*Work instruction:* What you return should be every record, retyped without a single change.

*Extracted information:*
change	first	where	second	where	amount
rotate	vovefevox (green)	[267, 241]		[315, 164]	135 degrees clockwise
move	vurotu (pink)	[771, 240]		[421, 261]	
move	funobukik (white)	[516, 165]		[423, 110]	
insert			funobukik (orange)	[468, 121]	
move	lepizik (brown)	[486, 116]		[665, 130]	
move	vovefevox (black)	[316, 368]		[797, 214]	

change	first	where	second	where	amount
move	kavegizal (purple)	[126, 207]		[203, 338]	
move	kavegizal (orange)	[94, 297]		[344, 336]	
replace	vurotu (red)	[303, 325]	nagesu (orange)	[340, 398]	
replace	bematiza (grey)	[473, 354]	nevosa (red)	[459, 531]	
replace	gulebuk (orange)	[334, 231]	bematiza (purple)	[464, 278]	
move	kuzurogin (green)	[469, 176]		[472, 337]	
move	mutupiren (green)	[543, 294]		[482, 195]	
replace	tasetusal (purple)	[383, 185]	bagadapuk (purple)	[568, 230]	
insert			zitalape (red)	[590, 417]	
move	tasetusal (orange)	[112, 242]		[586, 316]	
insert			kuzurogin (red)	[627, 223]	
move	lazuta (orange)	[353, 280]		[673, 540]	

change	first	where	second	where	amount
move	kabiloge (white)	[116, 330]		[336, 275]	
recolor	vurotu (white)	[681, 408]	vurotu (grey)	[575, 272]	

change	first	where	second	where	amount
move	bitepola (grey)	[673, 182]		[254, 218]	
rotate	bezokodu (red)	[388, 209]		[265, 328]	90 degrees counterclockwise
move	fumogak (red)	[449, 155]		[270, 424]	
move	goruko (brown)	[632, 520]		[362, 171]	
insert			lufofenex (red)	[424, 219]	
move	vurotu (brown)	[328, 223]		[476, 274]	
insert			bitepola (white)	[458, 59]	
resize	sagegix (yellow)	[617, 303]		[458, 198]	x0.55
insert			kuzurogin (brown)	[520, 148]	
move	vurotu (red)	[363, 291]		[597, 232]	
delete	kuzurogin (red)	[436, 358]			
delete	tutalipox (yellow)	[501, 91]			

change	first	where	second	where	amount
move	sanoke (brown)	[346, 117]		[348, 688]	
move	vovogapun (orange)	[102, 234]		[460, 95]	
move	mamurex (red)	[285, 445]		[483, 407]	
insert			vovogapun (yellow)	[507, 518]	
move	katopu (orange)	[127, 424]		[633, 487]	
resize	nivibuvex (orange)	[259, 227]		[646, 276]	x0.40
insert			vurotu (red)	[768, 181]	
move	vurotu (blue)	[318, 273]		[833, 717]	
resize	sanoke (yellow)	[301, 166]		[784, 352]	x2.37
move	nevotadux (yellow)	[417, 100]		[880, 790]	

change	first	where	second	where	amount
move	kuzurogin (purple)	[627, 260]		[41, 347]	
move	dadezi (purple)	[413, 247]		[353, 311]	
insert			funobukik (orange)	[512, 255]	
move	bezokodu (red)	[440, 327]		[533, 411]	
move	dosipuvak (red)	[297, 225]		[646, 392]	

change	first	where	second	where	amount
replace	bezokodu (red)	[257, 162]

*Reply to the task:*
change	first	where	second	where	amount
rotate	vovefevox (green)	[267, 241]		[315, 164]	135 degrees clockwise
move	vurotu (pink)	[771, 240]		[421, 261]	
move	funobukik (white)	[516, 165]		[423, 110]	
insert			funobukik (orange)	[468, 121]	
move	lepizik (brown)	[486, 116]		[665, 130]	
move	vovefevox (black)	[316, 368]		[797, 214]	

change	first	where	second	where	amount
move	kavegizal (purple)	[126, 207]		[203, 338]	
move	kavegizal (orange)	[94, 297]		[344, 336]	
replace	vurotu (red)	[303, 325]	nagesu (orange)	[340, 398]	
replace	bematiza (grey)	[473, 354]	nevosa (red)	[459, 531]	
replace	gulebuk (orange)	[334, 231]	bematiza (purple)	[464, 278]	
move	kuzurogin (green)	[469, 176]		[472, 337]	
move	mutupiren (green)	[543, 294]		[482, 195]	
replace	tasetusal (purple)	[383, 185]	bagadapuk (purple)	[568, 230]	
insert			zitalape (red)	[590, 417]	
move	tasetusal (orange)	[112, 242]		[586, 316]	
insert			kuzurogin (red)	[627, 223]	
move	lazuta (orange)	[353, 280]		[673, 540]	

change	first	where	second	where	amount
move	kabiloge (white)	[116, 330]		[336, 275]	
recolor	vurotu (white)	[681, 408]	vurotu (grey)	[575, 272]	

change	first	where	second	where	amount
move	bitepola (grey)	[673, 182]		[254, 218]	
rotate	bezokodu (red)	[388, 209]		[265, 328]	90 degrees counterclockwise
move	fumogak (red)	[449, 155]		[270, 424]	
move	goruko (brown)	[632, 520]		[362, 171]	
insert			lufofenex (red)	[424, 219]	
move	vurotu (brown)	[328, 223]		[476, 274]	
insert			bitepola (white)	[458, 59]	
resize	sagegix (yellow)	[617, 303]		[458, 198]	x0.55
insert			kuzurogin (brown)	[520, 148]	
move	vurotu (red)	[363, 291]		[597, 232]	
delete	kuzurogin (red)	[436, 358]			
delete	tutalipox (yellow)	[501, 91]			

change	first	where	second	where	amount
move	sanoke (brown)	[346, 117]		[348, 688]	
move	vovogapun (orange)	[102, 234]		[460, 95]	
move	mamurex (red)	[285, 445]		[483, 407]	
insert			vovogapun (yellow)	[507, 518]	
move	katopu (orange)	[127, 424]		[633, 487]	
resize	nivibuvex (orange)	[259, 227]		[646, 276]	x0.40
insert			vurotu (red)	[768, 181]	
move	vurotu (blue)	[318, 273]		[833, 717]	
resize	sanoke (yellow)	[301, 166]		[784, 352]	x2.37
move	nevotadux (yellow)	[417, 100]		[880, 790]	

change	first	where	second	where	amount
move	kuzurogin (purple)	[627, 260]		[41, 347]	
move	dadezi (purple)	[413, 247]		[353, 311]	
insert			funobukik (orange)	[512, 255]	
move	bezokodu (red)	[440, 327]		[533, 411]	
move	dosipuvak (red)	[297, 225]		[646, 392]	

change	first	where	second	where	amount
replace	bezokodu (red)	[257, 162]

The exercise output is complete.